▶ _Task description_
Print the lines that run from the line with "(159, 341) = (319, 367): orange" to the line with "(647, 308) = (696, 290): red", keeping both end lines, exactly as they appear in the entries below, and nothing else.

▶ _Material supplied_

——————

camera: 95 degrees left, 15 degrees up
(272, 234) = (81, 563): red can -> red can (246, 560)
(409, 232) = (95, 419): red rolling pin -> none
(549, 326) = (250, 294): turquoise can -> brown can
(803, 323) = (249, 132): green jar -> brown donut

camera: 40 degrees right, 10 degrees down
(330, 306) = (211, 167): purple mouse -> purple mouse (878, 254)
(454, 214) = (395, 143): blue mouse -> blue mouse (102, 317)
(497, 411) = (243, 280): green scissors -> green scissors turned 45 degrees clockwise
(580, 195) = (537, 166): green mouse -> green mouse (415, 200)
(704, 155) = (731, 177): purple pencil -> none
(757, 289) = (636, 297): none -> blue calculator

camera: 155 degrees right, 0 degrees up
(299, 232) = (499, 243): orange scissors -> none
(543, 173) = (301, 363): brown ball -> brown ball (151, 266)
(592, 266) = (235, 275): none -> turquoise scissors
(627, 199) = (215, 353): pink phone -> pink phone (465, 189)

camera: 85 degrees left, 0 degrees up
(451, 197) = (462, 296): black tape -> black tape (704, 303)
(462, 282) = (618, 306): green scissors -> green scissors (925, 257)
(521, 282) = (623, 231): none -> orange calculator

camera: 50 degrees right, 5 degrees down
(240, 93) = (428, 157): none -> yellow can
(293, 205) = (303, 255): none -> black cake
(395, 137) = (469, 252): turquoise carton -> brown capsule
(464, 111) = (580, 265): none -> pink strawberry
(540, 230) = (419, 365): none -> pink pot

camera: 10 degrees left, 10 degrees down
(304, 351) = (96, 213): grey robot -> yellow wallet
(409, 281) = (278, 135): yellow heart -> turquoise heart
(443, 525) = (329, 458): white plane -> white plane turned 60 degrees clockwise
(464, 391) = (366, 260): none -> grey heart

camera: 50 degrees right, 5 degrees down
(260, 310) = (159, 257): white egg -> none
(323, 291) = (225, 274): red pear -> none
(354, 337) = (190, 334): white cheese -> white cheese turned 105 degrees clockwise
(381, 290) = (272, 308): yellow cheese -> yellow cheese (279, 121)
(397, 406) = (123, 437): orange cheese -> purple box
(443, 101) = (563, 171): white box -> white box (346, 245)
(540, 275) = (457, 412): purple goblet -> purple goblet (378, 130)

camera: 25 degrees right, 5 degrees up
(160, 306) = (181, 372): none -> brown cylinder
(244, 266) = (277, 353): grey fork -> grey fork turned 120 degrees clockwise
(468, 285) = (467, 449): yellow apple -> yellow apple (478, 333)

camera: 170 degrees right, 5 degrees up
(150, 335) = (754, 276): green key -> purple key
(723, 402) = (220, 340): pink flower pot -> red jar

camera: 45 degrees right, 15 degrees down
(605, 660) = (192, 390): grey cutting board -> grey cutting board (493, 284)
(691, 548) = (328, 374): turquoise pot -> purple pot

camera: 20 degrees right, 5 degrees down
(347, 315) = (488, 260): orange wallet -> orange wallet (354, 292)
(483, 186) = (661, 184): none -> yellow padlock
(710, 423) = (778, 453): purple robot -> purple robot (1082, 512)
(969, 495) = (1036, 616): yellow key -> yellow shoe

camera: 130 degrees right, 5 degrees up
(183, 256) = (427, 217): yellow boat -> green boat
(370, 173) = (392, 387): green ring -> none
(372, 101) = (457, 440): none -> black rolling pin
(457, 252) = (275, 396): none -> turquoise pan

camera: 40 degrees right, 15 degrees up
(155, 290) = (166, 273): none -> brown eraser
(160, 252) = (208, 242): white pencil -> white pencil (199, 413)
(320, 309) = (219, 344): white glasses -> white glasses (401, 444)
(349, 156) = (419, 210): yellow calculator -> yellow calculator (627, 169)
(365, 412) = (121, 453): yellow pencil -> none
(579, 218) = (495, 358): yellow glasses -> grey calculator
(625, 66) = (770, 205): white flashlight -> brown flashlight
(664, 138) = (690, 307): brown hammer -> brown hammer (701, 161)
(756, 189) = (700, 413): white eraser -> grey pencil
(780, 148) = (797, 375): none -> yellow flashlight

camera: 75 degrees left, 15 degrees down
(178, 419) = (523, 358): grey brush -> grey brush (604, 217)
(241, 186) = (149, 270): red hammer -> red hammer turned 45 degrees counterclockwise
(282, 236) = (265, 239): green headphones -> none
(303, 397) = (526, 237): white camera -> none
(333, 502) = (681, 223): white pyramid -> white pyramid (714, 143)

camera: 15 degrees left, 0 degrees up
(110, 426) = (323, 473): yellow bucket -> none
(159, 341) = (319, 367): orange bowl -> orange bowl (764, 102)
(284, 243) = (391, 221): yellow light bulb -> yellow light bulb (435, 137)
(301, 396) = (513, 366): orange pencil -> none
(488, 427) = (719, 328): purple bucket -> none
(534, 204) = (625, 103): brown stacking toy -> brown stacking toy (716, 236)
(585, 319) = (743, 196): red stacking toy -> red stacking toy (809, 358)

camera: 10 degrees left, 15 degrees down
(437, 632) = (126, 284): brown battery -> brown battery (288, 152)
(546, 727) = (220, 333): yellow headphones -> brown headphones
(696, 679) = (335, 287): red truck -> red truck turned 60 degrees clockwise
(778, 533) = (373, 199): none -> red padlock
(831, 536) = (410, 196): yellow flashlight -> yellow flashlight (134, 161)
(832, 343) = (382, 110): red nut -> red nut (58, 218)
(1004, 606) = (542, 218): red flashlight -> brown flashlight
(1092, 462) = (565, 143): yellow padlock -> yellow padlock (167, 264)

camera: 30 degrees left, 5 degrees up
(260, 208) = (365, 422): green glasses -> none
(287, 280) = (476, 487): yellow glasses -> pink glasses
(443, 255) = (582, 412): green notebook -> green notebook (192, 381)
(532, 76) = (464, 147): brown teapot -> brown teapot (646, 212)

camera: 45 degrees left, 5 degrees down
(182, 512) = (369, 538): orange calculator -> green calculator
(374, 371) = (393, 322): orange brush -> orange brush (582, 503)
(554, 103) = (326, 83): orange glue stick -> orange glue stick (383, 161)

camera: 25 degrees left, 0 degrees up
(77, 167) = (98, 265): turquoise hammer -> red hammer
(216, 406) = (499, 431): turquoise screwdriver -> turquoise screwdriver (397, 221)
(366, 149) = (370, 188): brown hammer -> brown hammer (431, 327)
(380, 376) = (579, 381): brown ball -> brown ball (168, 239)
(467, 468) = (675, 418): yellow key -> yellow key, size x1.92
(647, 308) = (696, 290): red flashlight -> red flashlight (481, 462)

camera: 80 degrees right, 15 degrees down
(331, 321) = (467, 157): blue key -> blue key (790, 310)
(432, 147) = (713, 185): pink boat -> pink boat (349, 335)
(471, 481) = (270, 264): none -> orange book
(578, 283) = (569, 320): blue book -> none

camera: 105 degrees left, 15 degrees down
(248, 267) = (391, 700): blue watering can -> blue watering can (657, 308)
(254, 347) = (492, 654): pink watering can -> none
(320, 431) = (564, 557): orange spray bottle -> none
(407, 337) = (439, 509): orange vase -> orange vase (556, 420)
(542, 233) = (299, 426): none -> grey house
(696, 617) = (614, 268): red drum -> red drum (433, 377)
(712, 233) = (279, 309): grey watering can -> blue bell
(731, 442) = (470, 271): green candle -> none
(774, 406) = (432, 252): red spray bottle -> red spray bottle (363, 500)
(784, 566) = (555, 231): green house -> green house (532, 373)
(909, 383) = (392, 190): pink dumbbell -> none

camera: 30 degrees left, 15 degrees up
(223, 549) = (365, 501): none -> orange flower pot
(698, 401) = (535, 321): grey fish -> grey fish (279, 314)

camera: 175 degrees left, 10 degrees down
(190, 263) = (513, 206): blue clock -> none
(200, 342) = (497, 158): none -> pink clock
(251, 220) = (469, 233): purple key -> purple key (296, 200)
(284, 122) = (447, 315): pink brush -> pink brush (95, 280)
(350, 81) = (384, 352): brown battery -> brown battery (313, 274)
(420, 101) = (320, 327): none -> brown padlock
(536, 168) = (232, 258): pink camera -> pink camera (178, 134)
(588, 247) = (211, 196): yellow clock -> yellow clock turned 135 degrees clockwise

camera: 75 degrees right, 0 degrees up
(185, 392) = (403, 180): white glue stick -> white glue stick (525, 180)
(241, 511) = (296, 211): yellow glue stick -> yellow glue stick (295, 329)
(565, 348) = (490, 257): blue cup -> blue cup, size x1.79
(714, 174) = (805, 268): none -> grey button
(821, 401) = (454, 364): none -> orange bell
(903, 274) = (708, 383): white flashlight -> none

——————

▶ _Exercise output_
(159, 341) = (319, 367): orange bowl -> orange bowl (764, 102)
(284, 243) = (391, 221): yellow light bulb -> yellow light bulb (435, 137)
(301, 396) = (513, 366): orange pencil -> none
(488, 427) = (719, 328): purple bucket -> none
(534, 204) = (625, 103): brown stacking toy -> brown stacking toy (716, 236)
(585, 319) = (743, 196): red stacking toy -> red stacking toy (809, 358)

camera: 10 degrees left, 15 degrees down
(437, 632) = (126, 284): brown battery -> brown battery (288, 152)
(546, 727) = (220, 333): yellow headphones -> brown headphones
(696, 679) = (335, 287): red truck -> red truck turned 60 degrees clockwise
(778, 533) = (373, 199): none -> red padlock
(831, 536) = (410, 196): yellow flashlight -> yellow flashlight (134, 161)
(832, 343) = (382, 110): red nut -> red nut (58, 218)
(1004, 606) = (542, 218): red flashlight -> brown flashlight
(1092, 462) = (565, 143): yellow padlock -> yellow padlock (167, 264)

camera: 30 degrees left, 5 degrees up
(260, 208) = (365, 422): green glasses -> none
(287, 280) = (476, 487): yellow glasses -> pink glasses
(443, 255) = (582, 412): green notebook -> green notebook (192, 381)
(532, 76) = (464, 147): brown teapot -> brown teapot (646, 212)

camera: 45 degrees left, 5 degrees down
(182, 512) = (369, 538): orange calculator -> green calculator
(374, 371) = (393, 322): orange brush -> orange brush (582, 503)
(554, 103) = (326, 83): orange glue stick -> orange glue stick (383, 161)

camera: 25 degrees left, 0 degrees up
(77, 167) = (98, 265): turquoise hammer -> red hammer
(216, 406) = (499, 431): turquoise screwdriver -> turquoise screwdriver (397, 221)
(366, 149) = (370, 188): brown hammer -> brown hammer (431, 327)
(380, 376) = (579, 381): brown ball -> brown ball (168, 239)
(467, 468) = (675, 418): yellow key -> yellow key, size x1.92
(647, 308) = (696, 290): red flashlight -> red flashlight (481, 462)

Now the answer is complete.